### EXERCISE DESCRIPTION
Reproduce precisely the lines of the listing below, starting with the line that contains "LED1 pin SIG: D3 -> D5" and stopping after the line that contains "SOIL1 pin VCC: 3V3 -> 5V"; include nothing else.
::::::::::
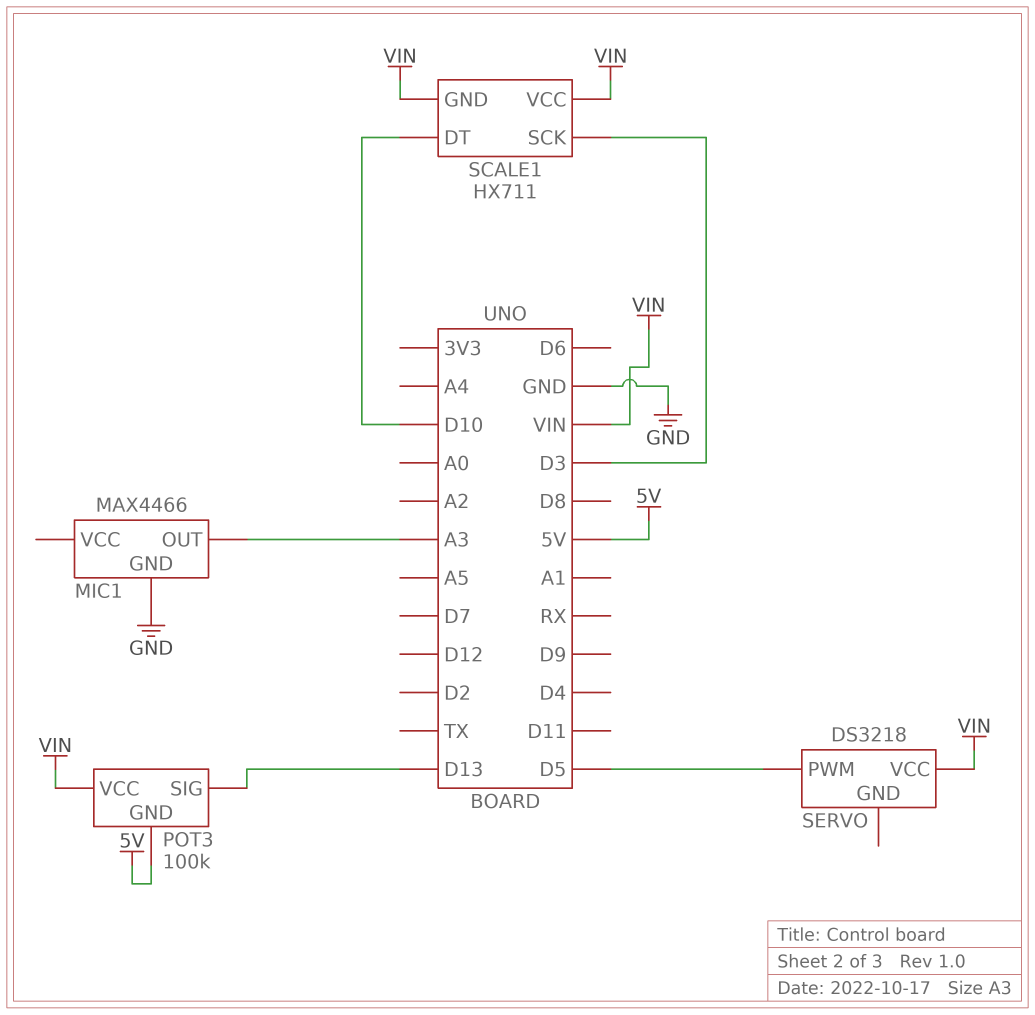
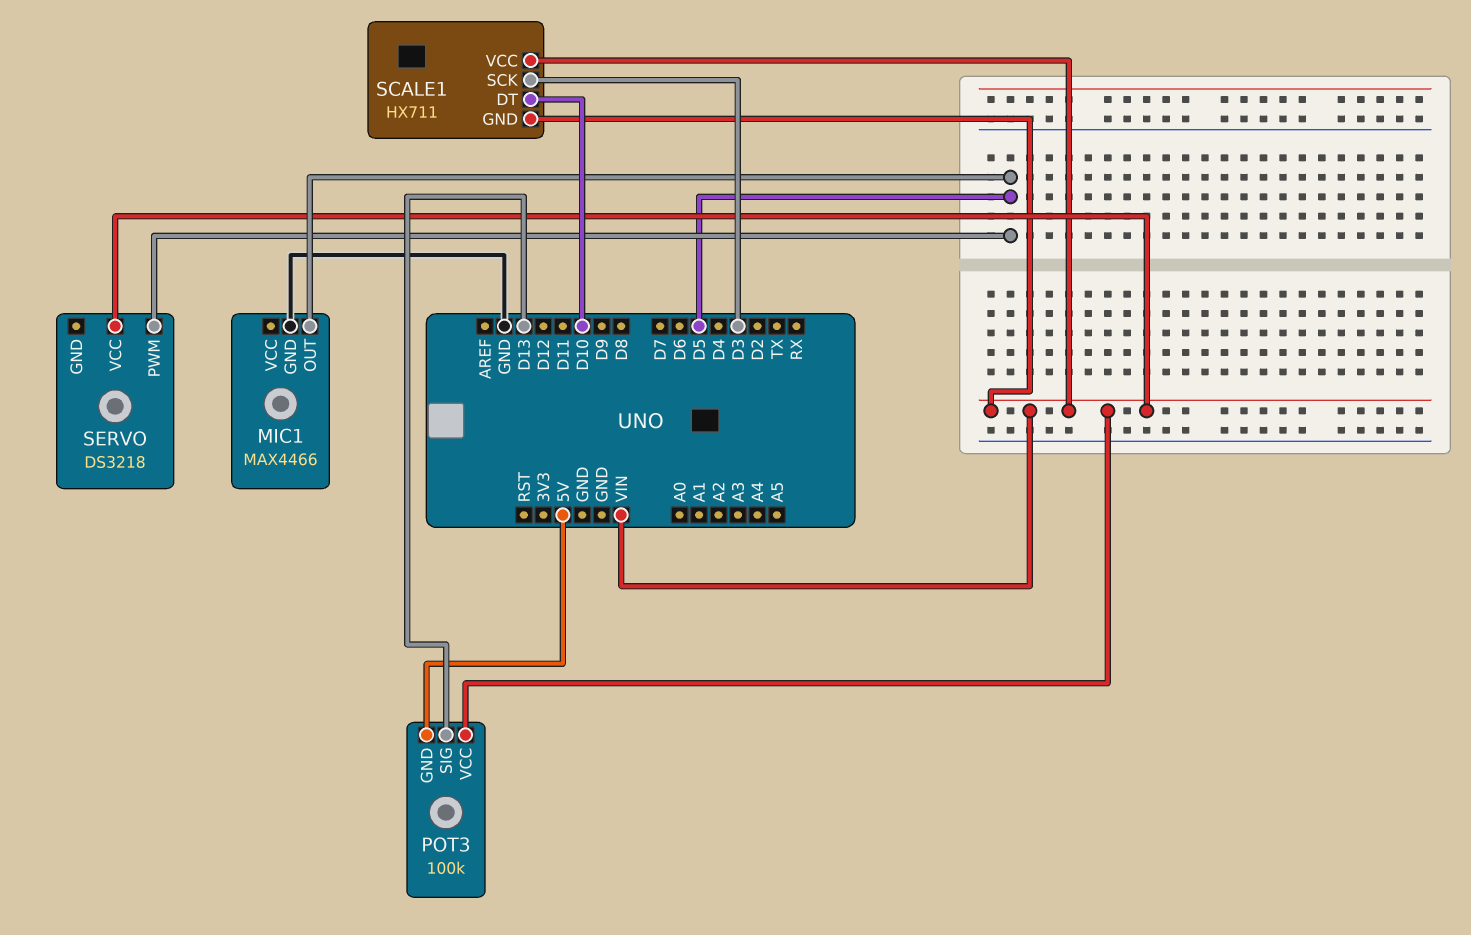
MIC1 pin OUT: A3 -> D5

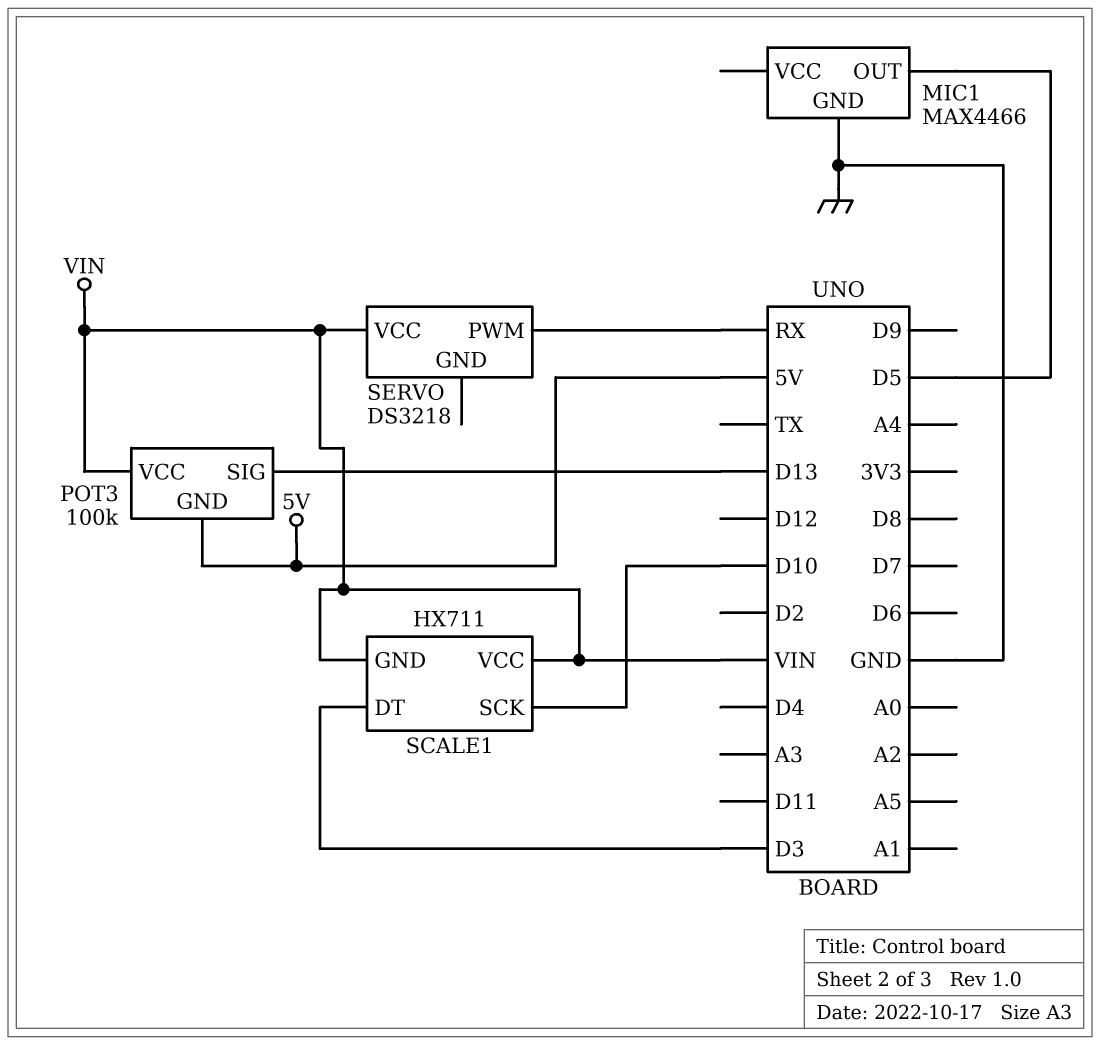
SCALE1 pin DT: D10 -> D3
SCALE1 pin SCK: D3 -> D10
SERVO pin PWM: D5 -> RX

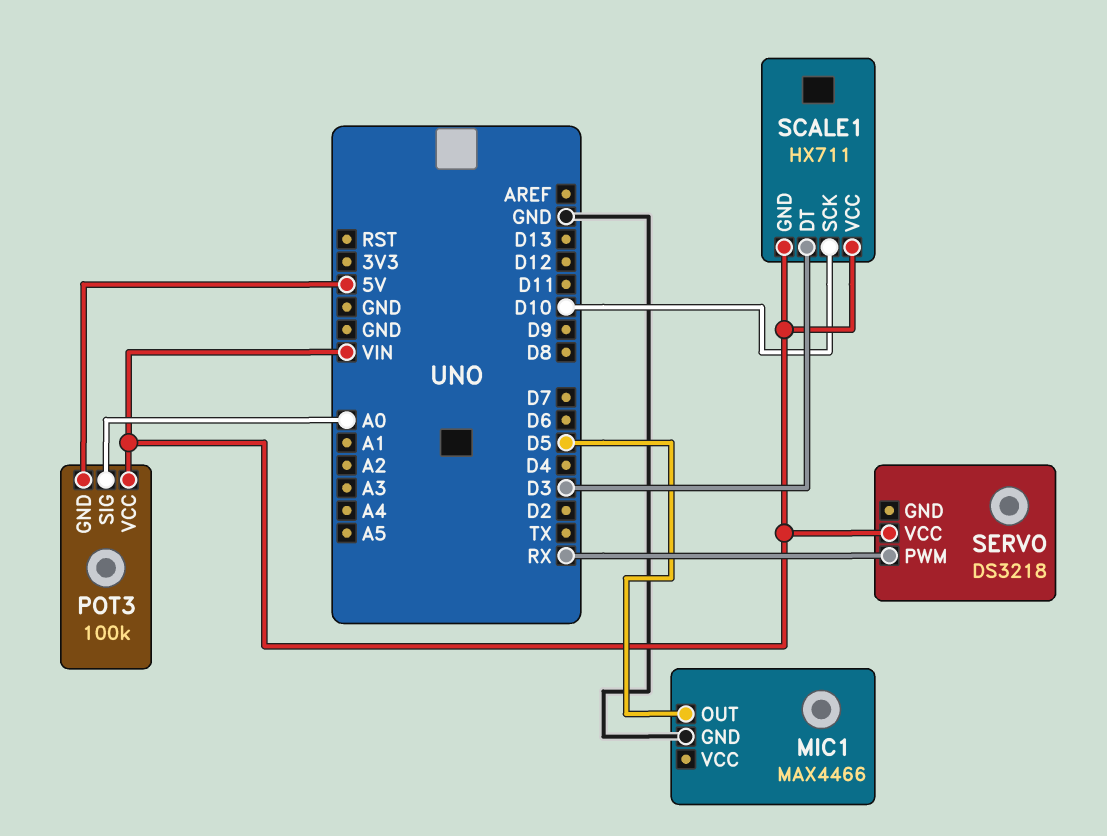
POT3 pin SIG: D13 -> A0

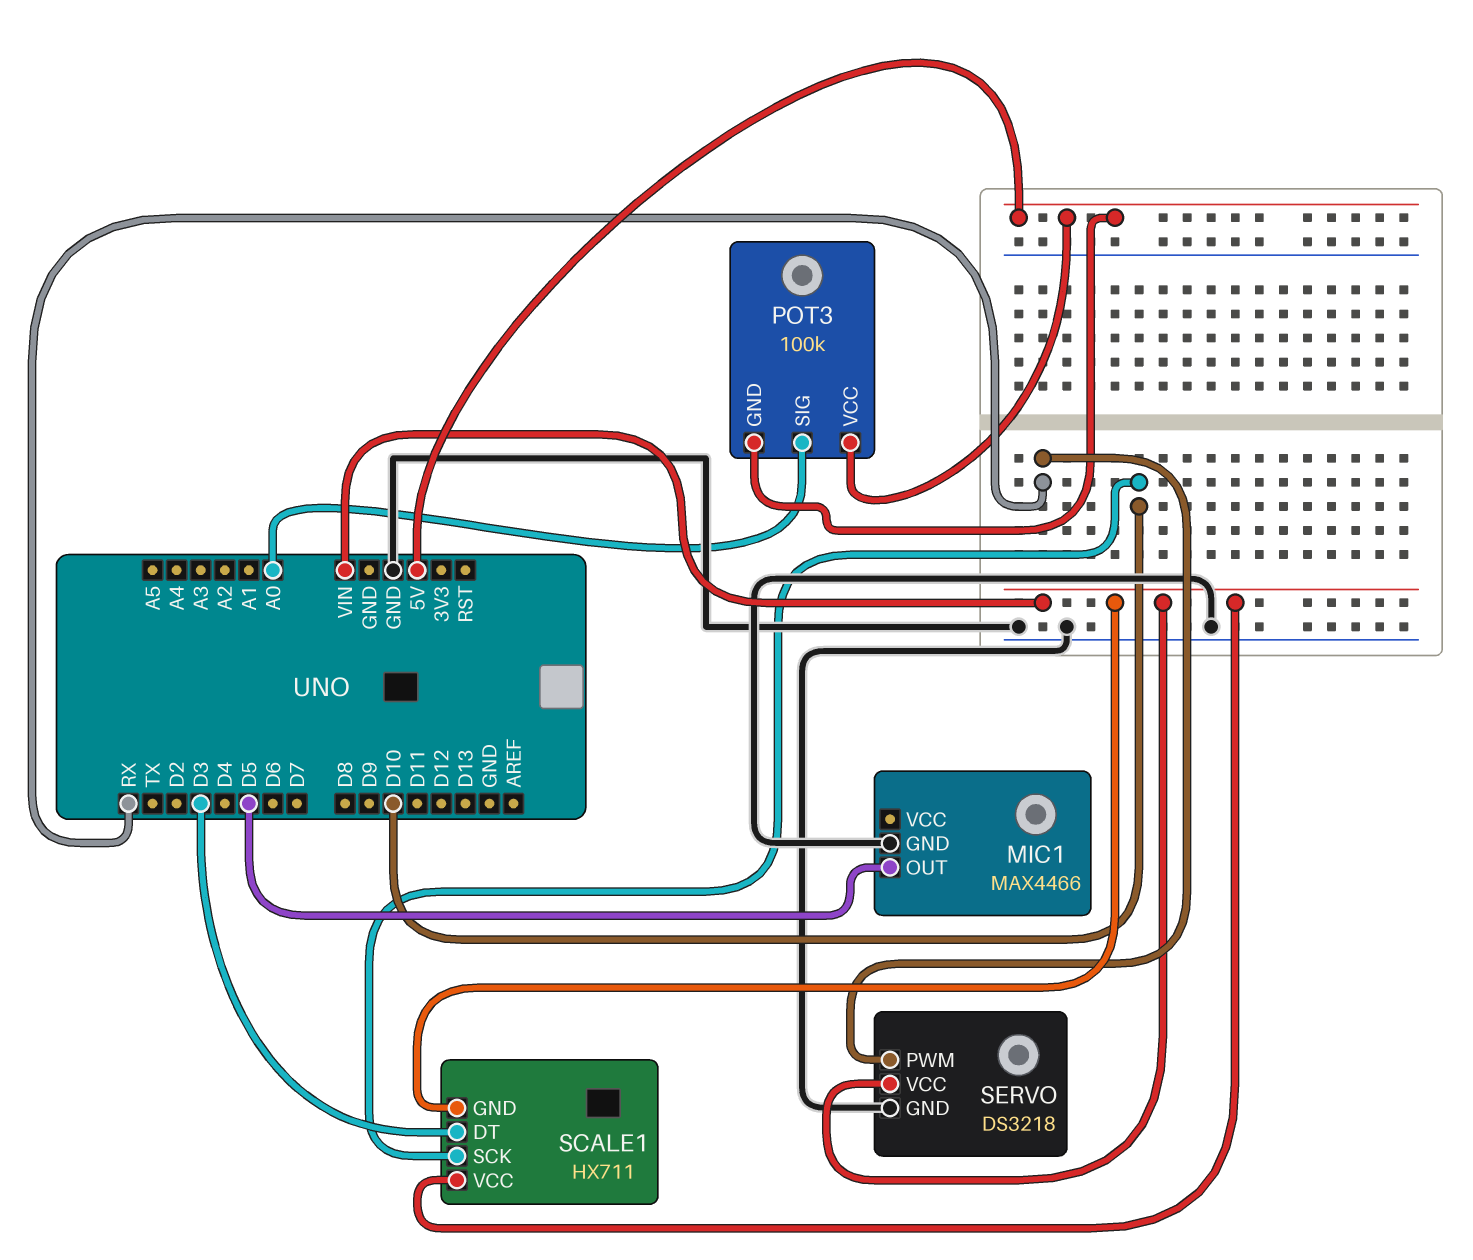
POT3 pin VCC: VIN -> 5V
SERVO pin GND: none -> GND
::::::::::
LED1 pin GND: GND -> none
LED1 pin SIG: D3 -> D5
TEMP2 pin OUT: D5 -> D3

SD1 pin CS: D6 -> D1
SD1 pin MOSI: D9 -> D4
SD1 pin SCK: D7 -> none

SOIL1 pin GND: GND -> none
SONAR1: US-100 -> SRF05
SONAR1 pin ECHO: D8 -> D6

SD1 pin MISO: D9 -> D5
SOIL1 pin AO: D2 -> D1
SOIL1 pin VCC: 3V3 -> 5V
::::::::::
### TASK SOLUTION
LED1 pin SIG: D3 -> D5
TEMP2 pin OUT: D5 -> D3

SD1 pin CS: D6 -> D1
SD1 pin MOSI: D9 -> D4
SD1 pin SCK: D7 -> none

SOIL1 pin GND: GND -> none
SONAR1: US-100 -> SRF05
SONAR1 pin ECHO: D8 -> D6

SD1 pin MISO: D9 -> D5
SOIL1 pin AO: D2 -> D1
SOIL1 pin VCC: 3V3 -> 5V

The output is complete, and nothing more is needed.